> _Data listing_:
____
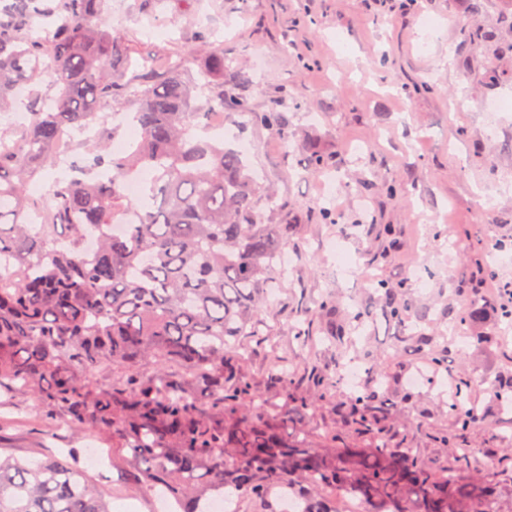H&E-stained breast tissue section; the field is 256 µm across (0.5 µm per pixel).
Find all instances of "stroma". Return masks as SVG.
<instances>
[{"instance_id":"stroma-1","label":"stroma","mask_w":512,"mask_h":512,"mask_svg":"<svg viewBox=\"0 0 512 512\" xmlns=\"http://www.w3.org/2000/svg\"><path fill=\"white\" fill-rule=\"evenodd\" d=\"M114 28L132 45L133 68L146 59L175 61L201 31L224 46V74L245 75L236 93L254 111L276 113L287 137L248 116L225 111L226 144L251 143L248 161L278 206L263 221L290 220L293 258L278 283L266 335L250 339L247 374L256 391L277 398L272 375L296 361L297 302L315 306L337 298L336 316L351 321L379 289L406 287L423 328L448 348L452 363L495 379L512 374V324L491 315L470 326L459 345L456 318L464 299L458 285L473 283L492 299L491 280L512 282V267L480 274L483 249L512 245V112L489 106L512 96V16L502 0H419L416 8L376 14L366 0H168L150 11L143 0H120ZM437 21L423 27V17ZM490 30V43L466 40V30ZM331 166L312 170L311 150ZM400 185L398 195L385 186ZM345 239L351 269L333 267L330 241ZM426 263L424 286L413 268ZM396 326L373 314L355 331L391 380L393 421H413V445L430 460L448 451L433 439L448 427V385L411 372L424 359L394 346ZM350 395L337 388L305 419L310 438L332 433L358 445L336 417ZM101 448L105 463L89 468L93 482L113 495V512H156L149 494L128 480L125 452L108 431L76 430L31 396L0 390V453L28 460L69 457L76 448Z\"/></svg>"}]
</instances>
____
> _CHALLENGE_: Sift through the entries and copy every line with "instances".

> _EXERCISE OUTPUT_:
Find all instances of "stroma". Return masks as SVG.
<instances>
</instances>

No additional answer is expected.